WHAT THE TASK REQUIRES:
Below are some entries. Copy each line that holds the string "spinning".

BEGIN RECORDED DATA

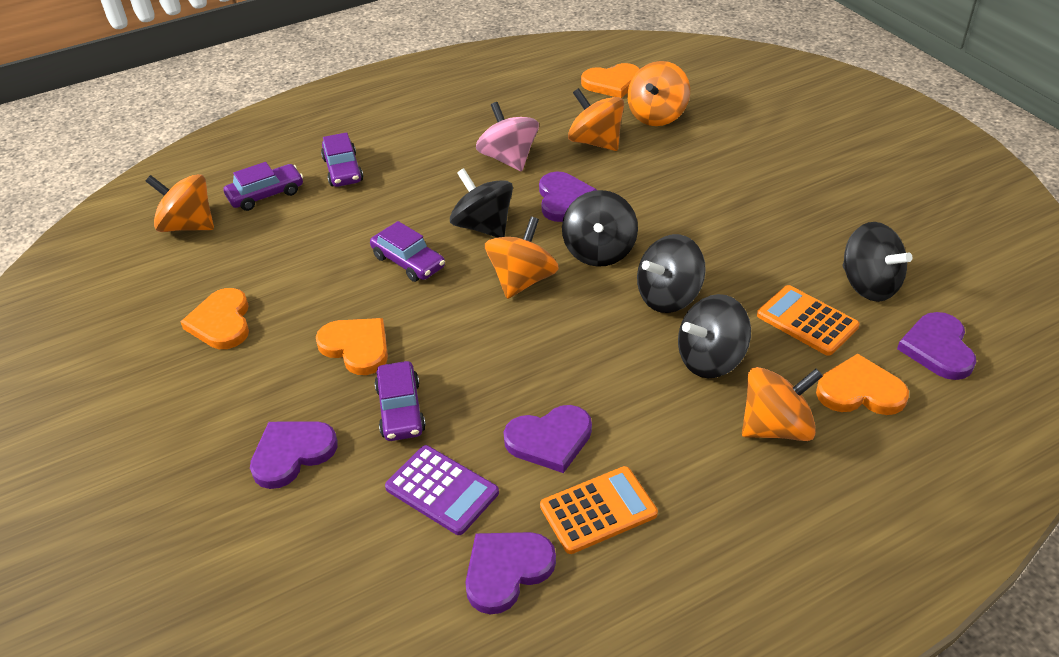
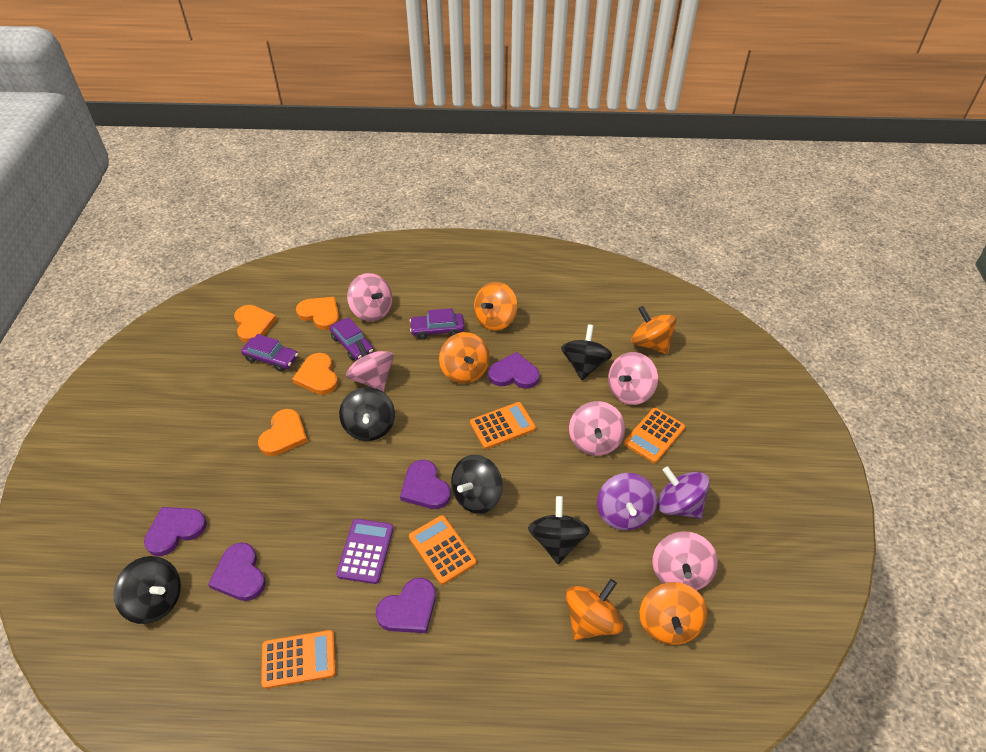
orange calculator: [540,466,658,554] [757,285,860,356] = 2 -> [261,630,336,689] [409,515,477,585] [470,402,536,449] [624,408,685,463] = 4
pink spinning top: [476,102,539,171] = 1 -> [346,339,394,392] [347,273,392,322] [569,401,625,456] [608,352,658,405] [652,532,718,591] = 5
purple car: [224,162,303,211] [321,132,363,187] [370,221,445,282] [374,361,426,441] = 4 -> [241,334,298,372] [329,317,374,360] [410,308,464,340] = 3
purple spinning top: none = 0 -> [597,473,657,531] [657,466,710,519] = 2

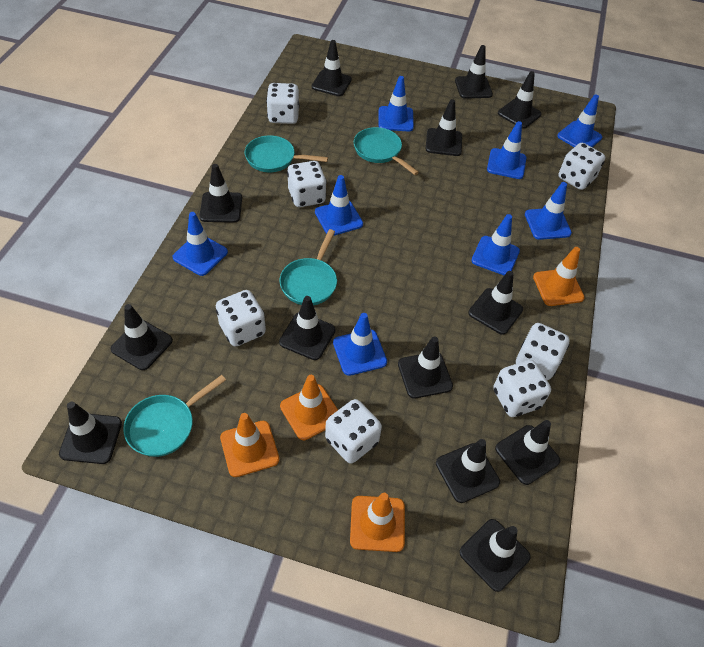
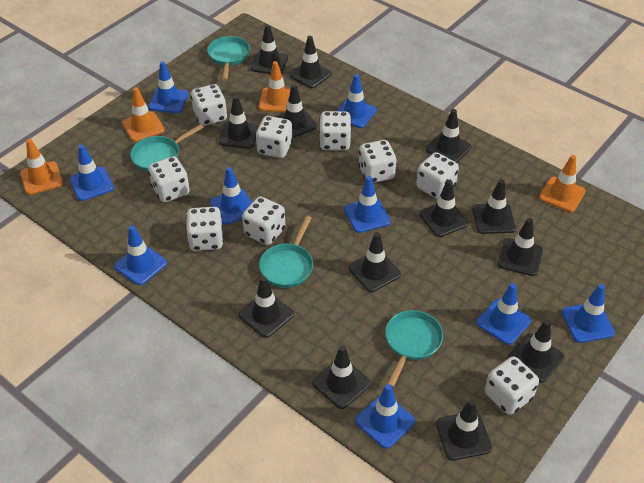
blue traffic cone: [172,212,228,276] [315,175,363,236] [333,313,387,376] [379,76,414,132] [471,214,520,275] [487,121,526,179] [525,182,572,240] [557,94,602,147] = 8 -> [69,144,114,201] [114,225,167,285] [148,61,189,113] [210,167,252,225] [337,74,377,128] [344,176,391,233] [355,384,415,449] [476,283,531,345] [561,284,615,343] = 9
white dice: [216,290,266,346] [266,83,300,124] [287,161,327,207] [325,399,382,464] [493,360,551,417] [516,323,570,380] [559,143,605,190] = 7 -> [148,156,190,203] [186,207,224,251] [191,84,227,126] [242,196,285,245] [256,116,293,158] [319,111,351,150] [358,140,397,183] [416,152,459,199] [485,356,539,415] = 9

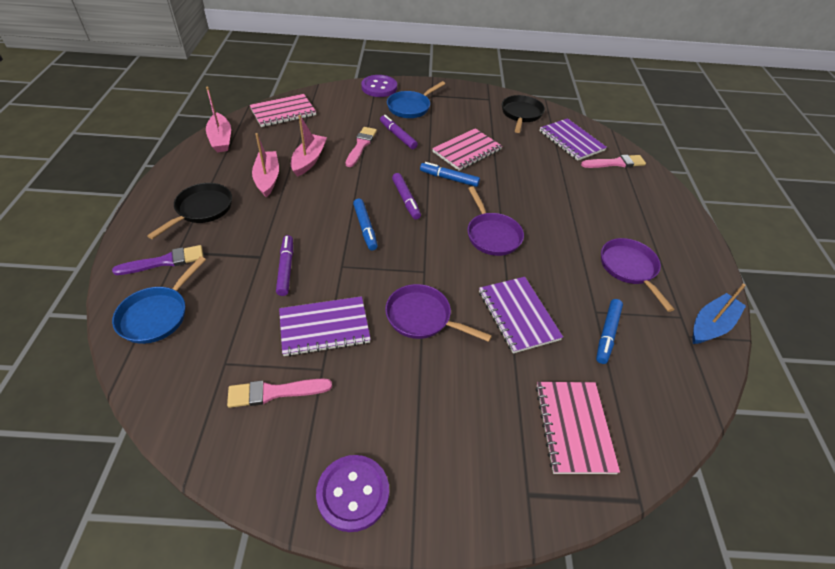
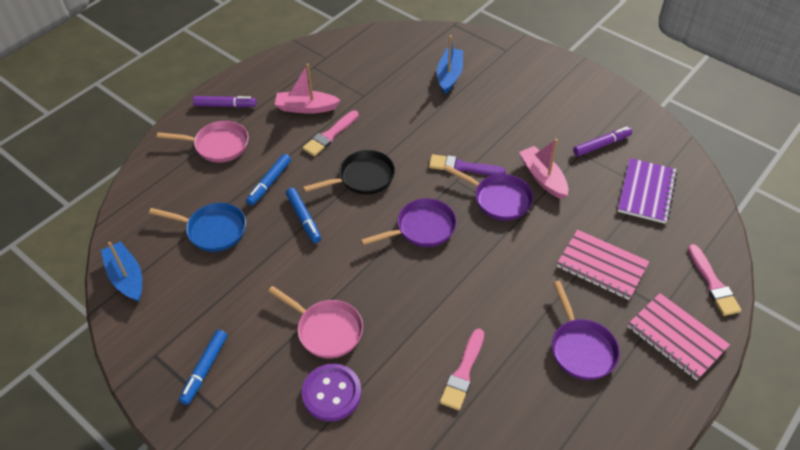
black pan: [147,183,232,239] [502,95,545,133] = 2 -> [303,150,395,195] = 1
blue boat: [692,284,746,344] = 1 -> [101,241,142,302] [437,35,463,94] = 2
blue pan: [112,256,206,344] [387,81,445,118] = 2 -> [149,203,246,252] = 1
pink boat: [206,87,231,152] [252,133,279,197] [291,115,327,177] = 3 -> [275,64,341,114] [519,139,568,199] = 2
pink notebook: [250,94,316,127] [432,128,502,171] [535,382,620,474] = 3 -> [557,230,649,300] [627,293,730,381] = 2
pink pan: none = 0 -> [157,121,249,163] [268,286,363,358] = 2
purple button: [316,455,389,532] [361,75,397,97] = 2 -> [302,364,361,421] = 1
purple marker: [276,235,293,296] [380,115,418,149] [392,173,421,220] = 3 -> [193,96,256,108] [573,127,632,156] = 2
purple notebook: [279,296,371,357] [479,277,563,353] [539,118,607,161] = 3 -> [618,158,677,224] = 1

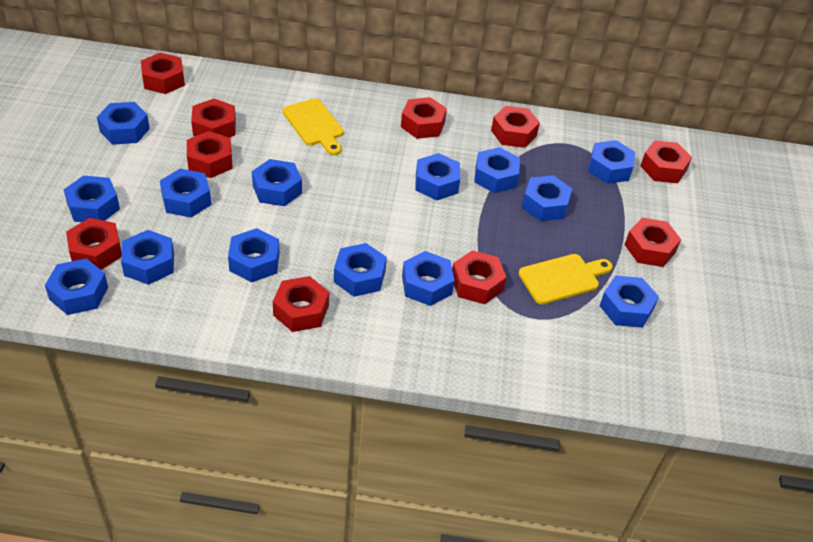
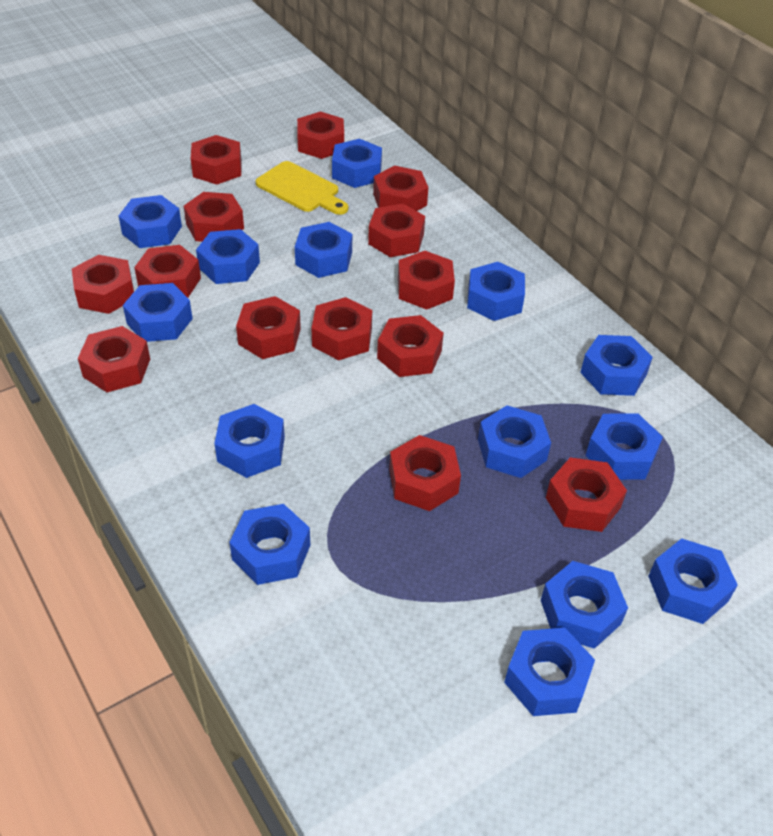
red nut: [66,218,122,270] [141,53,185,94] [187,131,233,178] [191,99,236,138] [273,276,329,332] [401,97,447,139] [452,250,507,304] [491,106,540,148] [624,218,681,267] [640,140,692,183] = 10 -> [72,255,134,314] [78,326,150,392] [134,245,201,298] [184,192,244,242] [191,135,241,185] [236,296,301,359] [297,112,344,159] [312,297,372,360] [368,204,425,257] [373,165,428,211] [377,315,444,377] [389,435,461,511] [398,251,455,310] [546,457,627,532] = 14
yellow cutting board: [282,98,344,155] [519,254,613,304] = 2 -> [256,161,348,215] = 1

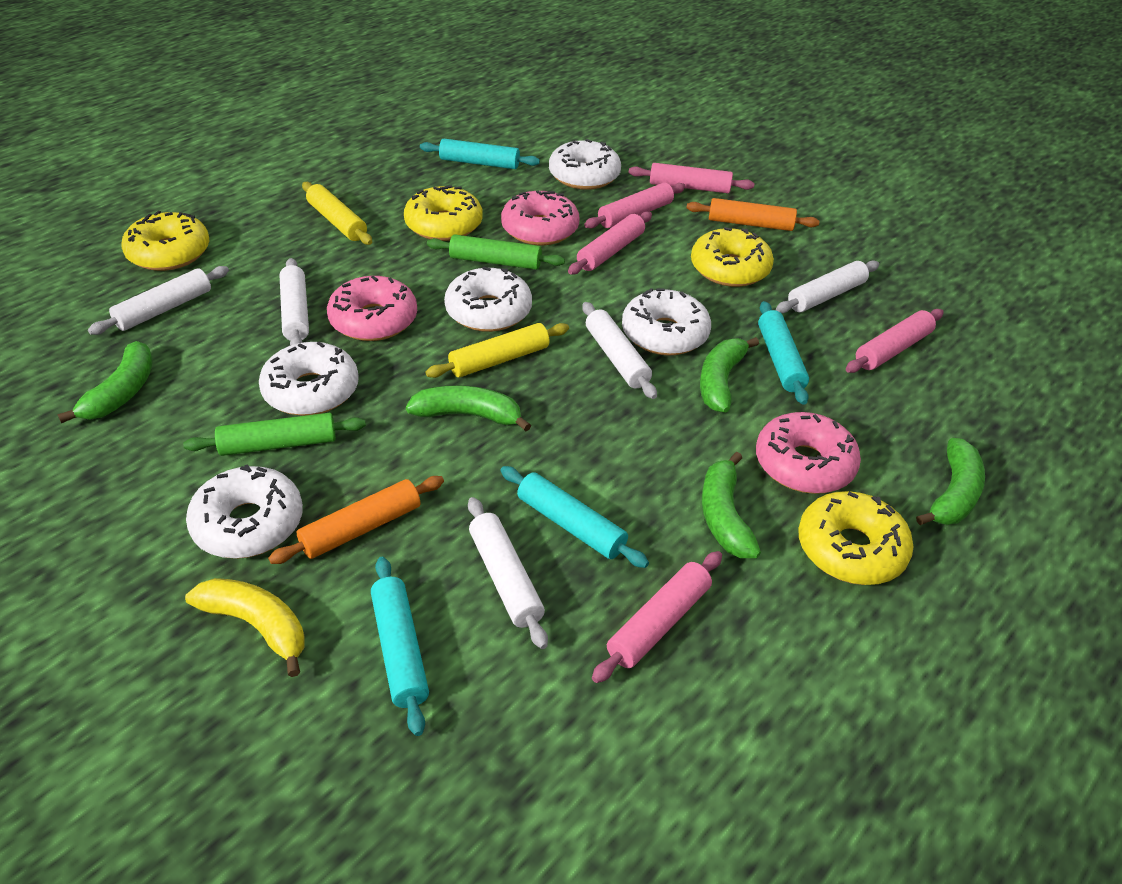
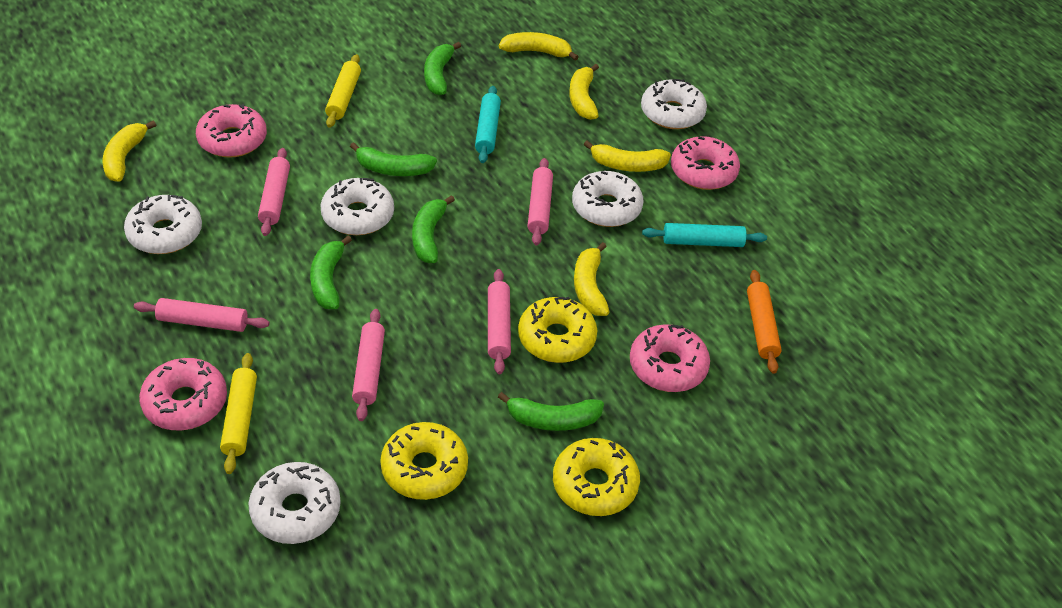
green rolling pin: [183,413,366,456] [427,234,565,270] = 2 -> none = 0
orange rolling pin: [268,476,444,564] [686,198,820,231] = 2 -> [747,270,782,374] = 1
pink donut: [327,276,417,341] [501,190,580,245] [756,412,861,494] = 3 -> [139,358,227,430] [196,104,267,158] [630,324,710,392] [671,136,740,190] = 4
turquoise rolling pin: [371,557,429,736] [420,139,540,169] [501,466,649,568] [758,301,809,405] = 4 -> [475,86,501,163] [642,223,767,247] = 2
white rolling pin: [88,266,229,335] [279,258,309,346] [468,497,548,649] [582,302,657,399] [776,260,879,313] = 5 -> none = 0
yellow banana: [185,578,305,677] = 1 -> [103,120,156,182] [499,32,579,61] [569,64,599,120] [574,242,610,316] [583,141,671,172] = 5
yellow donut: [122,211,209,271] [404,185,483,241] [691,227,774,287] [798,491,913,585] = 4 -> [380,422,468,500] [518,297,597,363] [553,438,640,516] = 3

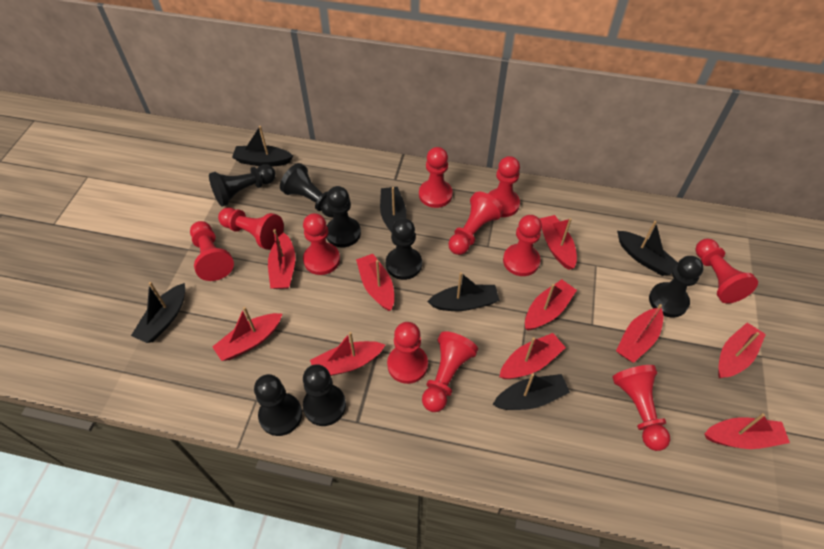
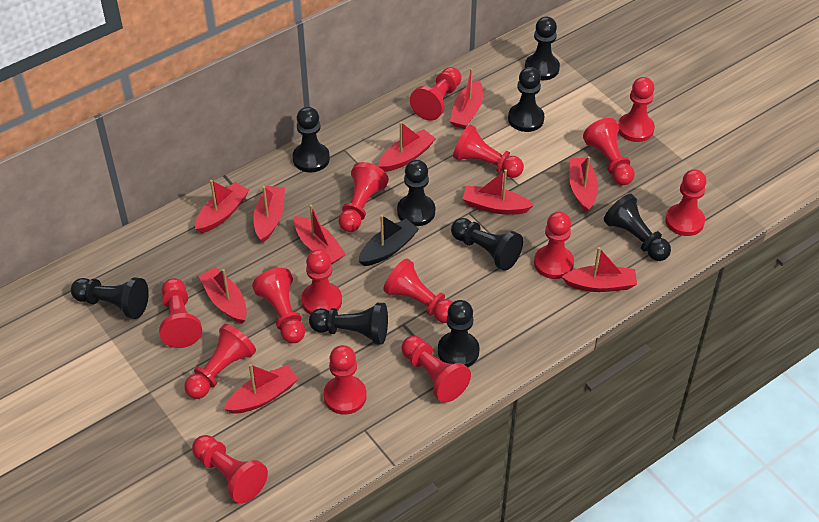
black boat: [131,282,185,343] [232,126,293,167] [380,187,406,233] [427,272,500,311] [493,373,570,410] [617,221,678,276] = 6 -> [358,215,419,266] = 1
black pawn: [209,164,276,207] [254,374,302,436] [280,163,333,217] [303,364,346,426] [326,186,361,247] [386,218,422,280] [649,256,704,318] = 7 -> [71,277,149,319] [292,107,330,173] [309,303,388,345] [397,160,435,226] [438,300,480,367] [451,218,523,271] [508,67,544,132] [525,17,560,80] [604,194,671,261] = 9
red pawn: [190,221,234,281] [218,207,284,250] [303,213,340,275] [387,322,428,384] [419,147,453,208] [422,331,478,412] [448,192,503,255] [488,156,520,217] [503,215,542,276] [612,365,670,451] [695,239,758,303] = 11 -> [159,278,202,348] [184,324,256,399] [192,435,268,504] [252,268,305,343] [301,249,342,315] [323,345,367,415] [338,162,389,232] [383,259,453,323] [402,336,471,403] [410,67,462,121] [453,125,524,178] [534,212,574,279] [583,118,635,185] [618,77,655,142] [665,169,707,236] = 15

END RECORDED DATA

EXERCISE OUTPUT:
pink spinning top: [476,102,539,171] = 1 -> [346,339,394,392] [347,273,392,322] [569,401,625,456] [608,352,658,405] [652,532,718,591] = 5
purple spinning top: none = 0 -> [597,473,657,531] [657,466,710,519] = 2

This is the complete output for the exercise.